SET PROBLEM: How many lines of the data below contain the string "kern"? Case counts, so reply with the number alone.

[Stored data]
━━━

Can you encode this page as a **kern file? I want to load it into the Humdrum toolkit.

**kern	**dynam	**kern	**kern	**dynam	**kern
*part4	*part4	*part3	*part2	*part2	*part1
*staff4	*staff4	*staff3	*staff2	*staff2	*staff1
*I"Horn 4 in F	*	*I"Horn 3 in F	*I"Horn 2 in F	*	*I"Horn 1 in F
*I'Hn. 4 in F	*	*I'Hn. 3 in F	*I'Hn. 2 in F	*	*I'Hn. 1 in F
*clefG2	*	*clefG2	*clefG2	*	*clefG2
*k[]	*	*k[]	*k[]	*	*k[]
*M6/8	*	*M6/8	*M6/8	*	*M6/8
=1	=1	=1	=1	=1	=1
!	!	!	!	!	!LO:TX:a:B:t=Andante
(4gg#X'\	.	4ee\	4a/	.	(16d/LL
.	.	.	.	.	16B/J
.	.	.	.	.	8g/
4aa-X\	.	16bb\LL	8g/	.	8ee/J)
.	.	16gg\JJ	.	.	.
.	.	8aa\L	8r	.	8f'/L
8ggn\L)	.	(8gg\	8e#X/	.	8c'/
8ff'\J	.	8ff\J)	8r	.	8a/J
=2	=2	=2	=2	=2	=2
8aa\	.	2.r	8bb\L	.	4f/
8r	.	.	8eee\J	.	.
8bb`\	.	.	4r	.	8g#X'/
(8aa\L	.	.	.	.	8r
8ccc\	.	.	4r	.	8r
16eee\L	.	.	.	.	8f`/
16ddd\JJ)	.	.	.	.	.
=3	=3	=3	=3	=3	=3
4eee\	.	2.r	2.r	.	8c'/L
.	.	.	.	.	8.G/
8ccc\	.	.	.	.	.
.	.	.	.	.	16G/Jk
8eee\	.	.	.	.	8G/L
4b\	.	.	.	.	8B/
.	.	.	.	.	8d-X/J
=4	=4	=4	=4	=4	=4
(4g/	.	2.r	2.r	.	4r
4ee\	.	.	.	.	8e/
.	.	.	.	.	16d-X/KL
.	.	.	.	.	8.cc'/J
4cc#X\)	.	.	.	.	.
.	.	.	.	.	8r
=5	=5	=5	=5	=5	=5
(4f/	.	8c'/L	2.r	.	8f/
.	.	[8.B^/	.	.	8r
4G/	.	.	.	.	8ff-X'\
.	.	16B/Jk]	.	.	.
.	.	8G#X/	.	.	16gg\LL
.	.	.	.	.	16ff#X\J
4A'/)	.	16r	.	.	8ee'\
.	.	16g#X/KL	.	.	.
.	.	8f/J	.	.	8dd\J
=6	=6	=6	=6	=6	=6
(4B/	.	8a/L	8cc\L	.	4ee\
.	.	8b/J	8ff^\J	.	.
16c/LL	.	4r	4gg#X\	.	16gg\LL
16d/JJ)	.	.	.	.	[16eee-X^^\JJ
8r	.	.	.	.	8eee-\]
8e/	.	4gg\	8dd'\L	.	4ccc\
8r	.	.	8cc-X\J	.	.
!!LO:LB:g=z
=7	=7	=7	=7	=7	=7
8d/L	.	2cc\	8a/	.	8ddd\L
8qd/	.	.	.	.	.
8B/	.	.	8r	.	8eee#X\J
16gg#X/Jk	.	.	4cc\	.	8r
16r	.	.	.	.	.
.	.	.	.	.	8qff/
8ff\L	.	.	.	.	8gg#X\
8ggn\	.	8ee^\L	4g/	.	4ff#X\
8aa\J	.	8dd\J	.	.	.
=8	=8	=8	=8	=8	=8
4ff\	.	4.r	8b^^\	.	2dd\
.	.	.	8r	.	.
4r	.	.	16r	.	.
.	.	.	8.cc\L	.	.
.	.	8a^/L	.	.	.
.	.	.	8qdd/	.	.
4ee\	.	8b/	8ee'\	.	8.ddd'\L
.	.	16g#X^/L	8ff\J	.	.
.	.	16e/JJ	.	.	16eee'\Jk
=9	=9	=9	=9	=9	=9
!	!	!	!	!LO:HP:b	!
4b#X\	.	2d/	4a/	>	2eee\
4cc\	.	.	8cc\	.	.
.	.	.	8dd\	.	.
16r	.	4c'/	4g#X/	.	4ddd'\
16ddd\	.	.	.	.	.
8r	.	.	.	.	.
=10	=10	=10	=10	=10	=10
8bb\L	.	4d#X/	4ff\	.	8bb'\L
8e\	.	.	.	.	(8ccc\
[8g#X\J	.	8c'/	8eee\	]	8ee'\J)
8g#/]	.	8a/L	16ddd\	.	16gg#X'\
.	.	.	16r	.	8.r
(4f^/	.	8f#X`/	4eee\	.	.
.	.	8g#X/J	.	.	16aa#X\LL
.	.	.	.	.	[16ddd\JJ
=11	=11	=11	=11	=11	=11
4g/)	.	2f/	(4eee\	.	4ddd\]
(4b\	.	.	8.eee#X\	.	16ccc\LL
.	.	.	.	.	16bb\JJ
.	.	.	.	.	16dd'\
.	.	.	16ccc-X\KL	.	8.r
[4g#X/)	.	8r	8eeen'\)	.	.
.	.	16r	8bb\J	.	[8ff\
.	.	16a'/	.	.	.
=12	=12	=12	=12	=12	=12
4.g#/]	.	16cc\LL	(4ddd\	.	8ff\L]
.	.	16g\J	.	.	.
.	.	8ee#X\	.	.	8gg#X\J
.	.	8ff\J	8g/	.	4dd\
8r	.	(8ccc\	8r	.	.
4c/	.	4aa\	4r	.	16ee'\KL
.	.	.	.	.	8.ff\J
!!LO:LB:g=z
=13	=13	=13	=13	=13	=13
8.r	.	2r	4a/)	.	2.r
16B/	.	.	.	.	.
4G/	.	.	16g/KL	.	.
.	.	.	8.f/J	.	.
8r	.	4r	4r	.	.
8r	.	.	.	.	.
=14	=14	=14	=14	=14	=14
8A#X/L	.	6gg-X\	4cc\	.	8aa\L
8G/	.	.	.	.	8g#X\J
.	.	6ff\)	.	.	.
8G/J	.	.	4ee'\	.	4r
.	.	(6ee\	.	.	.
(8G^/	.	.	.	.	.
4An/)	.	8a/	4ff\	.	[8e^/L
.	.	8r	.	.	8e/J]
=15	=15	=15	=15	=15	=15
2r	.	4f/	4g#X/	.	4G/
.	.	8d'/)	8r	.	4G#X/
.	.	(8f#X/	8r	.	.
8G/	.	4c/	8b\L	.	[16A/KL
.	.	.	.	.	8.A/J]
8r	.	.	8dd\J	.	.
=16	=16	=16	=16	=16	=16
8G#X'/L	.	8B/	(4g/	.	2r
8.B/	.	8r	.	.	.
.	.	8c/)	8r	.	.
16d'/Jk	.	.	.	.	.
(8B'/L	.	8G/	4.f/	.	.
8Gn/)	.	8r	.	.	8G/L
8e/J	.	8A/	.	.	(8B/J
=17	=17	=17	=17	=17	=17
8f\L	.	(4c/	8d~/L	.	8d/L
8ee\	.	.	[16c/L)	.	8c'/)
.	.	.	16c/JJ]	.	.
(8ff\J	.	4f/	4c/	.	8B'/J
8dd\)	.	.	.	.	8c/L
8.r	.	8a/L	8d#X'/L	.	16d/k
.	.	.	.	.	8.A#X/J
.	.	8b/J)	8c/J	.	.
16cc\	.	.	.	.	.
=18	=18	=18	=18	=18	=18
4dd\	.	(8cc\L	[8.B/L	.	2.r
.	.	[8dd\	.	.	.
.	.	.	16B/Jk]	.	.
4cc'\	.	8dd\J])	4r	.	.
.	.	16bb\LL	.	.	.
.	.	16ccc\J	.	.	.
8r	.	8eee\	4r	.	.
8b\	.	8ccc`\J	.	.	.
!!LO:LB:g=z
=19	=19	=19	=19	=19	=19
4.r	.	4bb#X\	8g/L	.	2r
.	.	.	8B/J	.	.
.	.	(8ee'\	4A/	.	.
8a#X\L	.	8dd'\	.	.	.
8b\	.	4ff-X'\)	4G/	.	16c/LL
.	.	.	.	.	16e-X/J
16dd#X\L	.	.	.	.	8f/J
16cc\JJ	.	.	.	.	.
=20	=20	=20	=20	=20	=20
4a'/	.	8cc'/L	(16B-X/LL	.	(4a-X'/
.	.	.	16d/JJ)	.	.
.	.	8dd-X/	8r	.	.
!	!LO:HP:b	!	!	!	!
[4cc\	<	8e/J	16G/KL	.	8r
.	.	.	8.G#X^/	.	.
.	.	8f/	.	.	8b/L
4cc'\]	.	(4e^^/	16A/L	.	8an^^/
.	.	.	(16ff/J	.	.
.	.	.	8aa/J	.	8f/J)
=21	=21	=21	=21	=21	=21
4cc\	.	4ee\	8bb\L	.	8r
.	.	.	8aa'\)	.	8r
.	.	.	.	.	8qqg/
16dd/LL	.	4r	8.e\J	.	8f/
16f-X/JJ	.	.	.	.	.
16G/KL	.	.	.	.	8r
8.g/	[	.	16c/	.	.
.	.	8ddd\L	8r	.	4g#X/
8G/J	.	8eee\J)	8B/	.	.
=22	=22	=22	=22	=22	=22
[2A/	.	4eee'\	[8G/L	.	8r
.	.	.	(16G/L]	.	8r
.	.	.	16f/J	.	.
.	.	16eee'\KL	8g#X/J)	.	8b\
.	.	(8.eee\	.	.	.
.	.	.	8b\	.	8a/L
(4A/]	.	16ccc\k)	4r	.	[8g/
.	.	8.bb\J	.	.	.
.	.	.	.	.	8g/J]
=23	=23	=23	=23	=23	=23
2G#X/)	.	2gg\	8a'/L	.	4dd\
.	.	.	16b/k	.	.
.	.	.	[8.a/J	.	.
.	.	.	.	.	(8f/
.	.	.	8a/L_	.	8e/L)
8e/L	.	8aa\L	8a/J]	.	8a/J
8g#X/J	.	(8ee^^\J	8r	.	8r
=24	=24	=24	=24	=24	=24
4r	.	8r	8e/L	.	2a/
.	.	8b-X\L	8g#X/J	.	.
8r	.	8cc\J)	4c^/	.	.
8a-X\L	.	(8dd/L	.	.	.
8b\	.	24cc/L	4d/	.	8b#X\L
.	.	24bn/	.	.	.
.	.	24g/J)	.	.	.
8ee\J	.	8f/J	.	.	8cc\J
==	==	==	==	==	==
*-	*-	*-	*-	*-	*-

━━━

RESULT FOR THIS TASK: 2